(Version comparison data)

:::::

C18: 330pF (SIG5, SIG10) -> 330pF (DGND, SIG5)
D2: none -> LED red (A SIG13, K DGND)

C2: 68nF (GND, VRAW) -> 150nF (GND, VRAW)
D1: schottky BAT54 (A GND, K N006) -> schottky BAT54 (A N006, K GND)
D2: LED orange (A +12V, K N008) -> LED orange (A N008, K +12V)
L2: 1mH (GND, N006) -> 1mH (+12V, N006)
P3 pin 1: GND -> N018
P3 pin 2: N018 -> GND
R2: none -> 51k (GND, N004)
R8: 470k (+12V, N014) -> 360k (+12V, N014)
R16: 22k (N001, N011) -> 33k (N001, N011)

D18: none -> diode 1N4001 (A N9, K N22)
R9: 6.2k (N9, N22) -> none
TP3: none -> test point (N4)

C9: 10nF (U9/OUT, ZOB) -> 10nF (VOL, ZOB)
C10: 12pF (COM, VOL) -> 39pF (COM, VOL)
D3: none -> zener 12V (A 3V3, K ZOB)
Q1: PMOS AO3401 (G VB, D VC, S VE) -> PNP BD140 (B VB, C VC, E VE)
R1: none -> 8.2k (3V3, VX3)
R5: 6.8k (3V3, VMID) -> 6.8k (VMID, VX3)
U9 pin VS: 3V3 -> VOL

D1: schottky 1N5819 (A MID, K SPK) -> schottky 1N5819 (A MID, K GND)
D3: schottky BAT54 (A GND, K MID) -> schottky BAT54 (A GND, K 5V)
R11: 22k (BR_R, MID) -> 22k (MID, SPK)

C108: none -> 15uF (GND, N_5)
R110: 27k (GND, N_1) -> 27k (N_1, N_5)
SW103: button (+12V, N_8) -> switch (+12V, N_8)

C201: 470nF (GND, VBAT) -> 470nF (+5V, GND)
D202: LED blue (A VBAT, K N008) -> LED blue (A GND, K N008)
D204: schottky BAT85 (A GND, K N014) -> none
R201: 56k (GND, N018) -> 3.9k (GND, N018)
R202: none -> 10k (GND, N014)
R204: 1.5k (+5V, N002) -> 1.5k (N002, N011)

:::::

TRY IT: Scan the records above for the lines holding "R16: 22k (N001, N011) -> 33k (N001, N011)" and "R202: none -> 10k (GND, N014)". Transcribe those two and every line between them word for word, and no others.

ANSWER SECTION:
R16: 22k (N001, N011) -> 33k (N001, N011)

D18: none -> diode 1N4001 (A N9, K N22)
R9: 6.2k (N9, N22) -> none
TP3: none -> test point (N4)

C9: 10nF (U9/OUT, ZOB) -> 10nF (VOL, ZOB)
C10: 12pF (COM, VOL) -> 39pF (COM, VOL)
D3: none -> zener 12V (A 3V3, K ZOB)
Q1: PMOS AO3401 (G VB, D VC, S VE) -> PNP BD140 (B VB, C VC, E VE)
R1: none -> 8.2k (3V3, VX3)
R5: 6.8k (3V3, VMID) -> 6.8k (VMID, VX3)
U9 pin VS: 3V3 -> VOL

D1: schottky 1N5819 (A MID, K SPK) -> schottky 1N5819 (A MID, K GND)
D3: schottky BAT54 (A GND, K MID) -> schottky BAT54 (A GND, K 5V)
R11: 22k (BR_R, MID) -> 22k (MID, SPK)

C108: none -> 15uF (GND, N_5)
R110: 27k (GND, N_1) -> 27k (N_1, N_5)
SW103: button (+12V, N_8) -> switch (+12V, N_8)

C201: 470nF (GND, VBAT) -> 470nF (+5V, GND)
D202: LED blue (A VBAT, K N008) -> LED blue (A GND, K N008)
D204: schottky BAT85 (A GND, K N014) -> none
R201: 56k (GND, N018) -> 3.9k (GND, N018)
R202: none -> 10k (GND, N014)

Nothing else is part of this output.